-------- DATASET RECORDS

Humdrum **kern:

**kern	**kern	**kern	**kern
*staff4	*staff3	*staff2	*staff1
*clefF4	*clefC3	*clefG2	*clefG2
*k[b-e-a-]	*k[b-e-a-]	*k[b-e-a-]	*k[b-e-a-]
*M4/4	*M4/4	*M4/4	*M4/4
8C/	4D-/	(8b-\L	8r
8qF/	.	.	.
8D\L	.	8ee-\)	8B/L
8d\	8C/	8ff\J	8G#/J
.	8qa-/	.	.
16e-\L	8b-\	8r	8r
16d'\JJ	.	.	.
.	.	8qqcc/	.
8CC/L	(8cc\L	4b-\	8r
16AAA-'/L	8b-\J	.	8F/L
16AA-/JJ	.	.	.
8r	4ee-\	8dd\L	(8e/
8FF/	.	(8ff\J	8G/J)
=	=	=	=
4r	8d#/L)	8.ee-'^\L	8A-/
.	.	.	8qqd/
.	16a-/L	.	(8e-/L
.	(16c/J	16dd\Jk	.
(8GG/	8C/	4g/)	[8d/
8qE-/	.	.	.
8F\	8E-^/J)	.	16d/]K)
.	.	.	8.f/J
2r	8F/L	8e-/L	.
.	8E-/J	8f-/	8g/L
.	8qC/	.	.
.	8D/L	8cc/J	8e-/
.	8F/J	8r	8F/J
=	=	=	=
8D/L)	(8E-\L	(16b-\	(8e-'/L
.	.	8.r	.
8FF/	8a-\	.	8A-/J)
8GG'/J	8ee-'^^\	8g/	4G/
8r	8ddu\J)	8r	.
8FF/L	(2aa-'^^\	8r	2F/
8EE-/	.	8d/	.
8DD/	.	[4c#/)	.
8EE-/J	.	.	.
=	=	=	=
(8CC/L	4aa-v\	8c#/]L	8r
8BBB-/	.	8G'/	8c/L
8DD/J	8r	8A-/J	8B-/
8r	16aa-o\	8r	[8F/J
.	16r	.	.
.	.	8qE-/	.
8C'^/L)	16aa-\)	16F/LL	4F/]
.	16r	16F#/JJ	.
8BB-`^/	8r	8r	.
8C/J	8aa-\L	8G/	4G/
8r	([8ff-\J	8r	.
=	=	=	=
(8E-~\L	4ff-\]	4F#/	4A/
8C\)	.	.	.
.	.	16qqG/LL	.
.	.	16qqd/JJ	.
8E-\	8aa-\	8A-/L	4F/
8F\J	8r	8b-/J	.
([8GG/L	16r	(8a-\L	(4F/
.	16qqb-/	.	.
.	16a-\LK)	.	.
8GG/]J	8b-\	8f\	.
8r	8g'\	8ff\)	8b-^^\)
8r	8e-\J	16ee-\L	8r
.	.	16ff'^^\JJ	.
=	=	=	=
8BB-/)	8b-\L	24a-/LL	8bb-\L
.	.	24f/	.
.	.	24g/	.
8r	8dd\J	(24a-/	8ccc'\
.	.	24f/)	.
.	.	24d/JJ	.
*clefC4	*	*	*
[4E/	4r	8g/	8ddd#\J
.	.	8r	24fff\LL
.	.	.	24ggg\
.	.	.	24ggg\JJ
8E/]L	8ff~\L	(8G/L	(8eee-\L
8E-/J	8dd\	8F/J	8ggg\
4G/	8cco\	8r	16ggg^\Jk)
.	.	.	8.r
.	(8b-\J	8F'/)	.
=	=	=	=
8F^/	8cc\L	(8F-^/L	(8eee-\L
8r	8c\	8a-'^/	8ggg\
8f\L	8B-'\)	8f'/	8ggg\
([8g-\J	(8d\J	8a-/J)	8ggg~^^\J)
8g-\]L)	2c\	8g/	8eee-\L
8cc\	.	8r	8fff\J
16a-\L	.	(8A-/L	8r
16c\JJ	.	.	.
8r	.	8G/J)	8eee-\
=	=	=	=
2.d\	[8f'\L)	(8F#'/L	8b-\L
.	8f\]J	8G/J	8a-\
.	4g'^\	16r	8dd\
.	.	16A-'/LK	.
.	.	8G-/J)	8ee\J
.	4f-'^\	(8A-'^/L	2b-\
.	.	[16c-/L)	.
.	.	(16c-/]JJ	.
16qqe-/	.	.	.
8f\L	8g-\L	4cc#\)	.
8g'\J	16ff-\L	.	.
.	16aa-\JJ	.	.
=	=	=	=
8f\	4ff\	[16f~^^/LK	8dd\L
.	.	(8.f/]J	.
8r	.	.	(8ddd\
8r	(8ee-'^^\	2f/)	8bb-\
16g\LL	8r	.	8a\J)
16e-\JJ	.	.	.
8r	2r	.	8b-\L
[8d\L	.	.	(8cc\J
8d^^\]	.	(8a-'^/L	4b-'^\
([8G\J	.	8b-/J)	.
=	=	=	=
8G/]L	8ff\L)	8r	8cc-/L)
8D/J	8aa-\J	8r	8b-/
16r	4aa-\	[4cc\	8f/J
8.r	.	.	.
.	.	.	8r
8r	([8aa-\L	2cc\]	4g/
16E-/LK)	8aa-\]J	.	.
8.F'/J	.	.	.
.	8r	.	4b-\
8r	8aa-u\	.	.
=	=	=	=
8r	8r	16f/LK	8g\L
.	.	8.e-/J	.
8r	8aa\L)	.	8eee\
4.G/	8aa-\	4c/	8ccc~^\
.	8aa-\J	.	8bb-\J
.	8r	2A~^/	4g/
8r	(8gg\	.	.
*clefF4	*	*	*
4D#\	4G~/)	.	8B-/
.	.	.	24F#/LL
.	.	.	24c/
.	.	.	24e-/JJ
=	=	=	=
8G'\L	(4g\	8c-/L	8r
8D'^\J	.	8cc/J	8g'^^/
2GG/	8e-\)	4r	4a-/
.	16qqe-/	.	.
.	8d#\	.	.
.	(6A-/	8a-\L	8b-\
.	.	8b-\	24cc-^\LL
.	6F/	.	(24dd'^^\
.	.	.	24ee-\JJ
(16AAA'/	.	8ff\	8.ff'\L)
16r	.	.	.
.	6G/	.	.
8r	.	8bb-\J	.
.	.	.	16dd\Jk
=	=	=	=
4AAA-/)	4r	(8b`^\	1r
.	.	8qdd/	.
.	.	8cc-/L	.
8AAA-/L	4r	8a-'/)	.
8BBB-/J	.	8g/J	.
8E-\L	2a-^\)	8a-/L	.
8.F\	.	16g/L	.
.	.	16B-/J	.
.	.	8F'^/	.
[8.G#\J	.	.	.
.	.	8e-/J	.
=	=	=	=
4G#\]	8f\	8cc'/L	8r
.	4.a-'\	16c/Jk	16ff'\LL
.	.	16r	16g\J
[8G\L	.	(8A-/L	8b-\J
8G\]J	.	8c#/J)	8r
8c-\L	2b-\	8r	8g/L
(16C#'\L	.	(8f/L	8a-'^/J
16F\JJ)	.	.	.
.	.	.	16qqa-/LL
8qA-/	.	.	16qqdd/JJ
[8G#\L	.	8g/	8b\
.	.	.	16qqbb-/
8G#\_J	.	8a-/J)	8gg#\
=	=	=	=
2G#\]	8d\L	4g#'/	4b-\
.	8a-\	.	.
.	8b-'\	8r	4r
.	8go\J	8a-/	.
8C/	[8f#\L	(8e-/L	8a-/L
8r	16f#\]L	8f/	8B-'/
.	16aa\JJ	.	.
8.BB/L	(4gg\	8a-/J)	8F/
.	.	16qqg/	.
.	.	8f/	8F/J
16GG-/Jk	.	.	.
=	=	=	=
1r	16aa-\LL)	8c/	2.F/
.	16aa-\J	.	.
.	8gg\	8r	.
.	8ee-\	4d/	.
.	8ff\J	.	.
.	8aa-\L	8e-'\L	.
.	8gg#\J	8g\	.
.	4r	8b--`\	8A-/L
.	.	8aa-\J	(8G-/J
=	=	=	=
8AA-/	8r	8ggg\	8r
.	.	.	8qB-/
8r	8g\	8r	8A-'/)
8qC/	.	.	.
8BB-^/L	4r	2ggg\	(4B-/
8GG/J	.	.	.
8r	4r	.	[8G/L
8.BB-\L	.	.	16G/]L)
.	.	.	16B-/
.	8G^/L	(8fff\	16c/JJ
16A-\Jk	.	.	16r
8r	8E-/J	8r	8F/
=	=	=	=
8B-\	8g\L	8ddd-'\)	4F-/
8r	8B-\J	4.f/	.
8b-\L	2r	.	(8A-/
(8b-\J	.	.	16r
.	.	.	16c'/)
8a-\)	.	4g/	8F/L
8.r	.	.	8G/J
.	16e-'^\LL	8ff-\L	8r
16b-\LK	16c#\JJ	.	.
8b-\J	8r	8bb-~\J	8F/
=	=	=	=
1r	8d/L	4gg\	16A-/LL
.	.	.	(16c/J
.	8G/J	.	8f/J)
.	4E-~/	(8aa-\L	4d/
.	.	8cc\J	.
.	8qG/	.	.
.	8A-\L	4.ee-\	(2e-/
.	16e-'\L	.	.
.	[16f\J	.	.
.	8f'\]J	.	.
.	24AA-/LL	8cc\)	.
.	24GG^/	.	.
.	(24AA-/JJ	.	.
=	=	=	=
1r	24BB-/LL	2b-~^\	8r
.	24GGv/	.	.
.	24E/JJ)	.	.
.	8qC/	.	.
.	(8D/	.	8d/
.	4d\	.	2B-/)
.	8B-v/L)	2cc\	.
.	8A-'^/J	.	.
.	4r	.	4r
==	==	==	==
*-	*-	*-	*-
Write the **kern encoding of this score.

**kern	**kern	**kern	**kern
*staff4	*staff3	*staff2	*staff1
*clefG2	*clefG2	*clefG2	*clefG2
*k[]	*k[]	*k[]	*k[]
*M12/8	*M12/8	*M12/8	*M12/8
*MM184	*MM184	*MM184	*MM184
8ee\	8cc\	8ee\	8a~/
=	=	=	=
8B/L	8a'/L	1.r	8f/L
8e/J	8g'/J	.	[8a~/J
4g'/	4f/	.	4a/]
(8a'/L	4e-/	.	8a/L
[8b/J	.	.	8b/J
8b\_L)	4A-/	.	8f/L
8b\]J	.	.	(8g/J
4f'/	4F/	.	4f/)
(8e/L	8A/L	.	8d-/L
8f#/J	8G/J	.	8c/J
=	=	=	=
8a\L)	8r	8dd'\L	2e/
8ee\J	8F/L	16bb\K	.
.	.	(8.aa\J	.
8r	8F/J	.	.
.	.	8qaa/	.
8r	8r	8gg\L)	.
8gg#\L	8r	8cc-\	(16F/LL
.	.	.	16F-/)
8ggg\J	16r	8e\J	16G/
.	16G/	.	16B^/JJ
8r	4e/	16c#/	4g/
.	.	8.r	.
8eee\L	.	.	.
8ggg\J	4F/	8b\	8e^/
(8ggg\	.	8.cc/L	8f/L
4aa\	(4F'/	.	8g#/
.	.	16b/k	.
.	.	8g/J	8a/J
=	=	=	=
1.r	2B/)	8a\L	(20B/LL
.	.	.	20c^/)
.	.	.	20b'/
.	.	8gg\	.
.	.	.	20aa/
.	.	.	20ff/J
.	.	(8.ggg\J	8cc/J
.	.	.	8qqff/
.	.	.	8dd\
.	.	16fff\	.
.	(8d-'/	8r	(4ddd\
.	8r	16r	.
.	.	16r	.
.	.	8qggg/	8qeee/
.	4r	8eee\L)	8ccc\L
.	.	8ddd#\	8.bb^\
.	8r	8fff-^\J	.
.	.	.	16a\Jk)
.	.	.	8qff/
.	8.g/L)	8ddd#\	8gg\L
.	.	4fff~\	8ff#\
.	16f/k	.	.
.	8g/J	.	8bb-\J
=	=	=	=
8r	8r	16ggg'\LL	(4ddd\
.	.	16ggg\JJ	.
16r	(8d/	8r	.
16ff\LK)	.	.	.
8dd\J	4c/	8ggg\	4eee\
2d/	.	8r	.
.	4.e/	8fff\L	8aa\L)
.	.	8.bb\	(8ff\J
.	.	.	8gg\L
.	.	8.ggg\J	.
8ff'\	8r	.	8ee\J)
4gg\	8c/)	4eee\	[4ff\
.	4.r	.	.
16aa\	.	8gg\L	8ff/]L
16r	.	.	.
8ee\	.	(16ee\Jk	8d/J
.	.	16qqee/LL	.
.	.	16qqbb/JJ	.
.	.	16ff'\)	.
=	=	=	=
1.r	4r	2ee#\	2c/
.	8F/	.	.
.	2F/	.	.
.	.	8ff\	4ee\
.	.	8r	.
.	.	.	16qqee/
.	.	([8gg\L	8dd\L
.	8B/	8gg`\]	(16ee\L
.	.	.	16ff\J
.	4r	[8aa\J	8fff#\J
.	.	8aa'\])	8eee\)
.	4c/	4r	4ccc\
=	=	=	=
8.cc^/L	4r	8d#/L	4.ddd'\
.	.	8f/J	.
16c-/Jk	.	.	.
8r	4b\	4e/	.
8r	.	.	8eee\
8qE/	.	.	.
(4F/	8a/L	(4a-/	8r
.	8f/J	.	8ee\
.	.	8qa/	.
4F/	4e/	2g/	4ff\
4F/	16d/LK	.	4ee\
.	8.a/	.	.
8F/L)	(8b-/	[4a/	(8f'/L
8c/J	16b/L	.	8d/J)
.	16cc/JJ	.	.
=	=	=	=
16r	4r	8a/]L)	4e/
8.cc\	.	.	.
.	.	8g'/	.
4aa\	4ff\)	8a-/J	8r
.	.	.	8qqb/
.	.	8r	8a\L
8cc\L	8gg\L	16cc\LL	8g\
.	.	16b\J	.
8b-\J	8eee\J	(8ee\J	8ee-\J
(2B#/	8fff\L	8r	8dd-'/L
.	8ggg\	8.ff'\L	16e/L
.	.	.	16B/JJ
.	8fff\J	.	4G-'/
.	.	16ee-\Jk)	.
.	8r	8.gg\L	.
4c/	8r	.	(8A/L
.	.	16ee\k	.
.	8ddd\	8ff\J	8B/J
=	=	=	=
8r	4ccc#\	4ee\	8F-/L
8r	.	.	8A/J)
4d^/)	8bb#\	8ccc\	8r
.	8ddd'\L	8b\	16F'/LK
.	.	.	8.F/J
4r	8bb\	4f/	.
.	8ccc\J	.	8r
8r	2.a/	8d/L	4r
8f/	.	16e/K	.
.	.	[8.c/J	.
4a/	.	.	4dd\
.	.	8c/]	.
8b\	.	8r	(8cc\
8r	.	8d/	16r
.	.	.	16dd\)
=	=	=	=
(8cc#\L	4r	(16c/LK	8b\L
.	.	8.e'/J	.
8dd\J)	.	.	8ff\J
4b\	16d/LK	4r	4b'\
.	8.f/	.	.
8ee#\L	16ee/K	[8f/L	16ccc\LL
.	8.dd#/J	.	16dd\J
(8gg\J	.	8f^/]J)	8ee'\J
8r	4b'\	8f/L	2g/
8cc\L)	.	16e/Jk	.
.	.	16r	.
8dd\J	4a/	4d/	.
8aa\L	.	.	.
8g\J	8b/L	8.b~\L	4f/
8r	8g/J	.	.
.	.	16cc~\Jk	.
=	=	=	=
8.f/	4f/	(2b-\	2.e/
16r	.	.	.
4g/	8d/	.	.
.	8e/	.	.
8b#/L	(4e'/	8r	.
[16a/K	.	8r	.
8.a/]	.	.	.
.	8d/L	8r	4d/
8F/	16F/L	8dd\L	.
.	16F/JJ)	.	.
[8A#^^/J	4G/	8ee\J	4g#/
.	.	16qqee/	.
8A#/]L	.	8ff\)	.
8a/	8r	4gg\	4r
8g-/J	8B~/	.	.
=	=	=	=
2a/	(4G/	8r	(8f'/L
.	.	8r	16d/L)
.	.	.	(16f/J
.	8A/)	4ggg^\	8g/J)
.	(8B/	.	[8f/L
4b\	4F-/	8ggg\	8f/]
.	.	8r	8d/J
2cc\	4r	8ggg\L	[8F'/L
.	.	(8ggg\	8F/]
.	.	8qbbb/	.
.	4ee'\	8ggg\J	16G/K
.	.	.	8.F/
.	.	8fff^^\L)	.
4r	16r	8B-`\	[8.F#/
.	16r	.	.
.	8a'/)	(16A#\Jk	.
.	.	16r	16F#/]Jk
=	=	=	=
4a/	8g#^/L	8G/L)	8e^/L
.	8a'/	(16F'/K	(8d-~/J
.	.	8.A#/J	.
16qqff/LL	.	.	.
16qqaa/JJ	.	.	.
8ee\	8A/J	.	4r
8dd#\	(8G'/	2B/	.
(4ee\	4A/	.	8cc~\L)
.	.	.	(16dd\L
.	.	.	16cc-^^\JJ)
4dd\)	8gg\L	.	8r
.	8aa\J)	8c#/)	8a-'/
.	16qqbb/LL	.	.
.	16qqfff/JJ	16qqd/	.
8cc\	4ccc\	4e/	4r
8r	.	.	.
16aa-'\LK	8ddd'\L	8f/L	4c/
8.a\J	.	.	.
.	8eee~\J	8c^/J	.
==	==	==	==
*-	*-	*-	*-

----------------

__WORK INSTRUCTIONS__.
Pick out every line in the entries above that contains the string "kern", and reproduce each one in full. Treat uppercase and lowercase letters as distinct.

__RESULT OF THE TASK__.
Humdrum **kern:
**kern	**kern	**kern	**kern
Write the **kern encoding of this score.
**kern	**kern	**kern	**kern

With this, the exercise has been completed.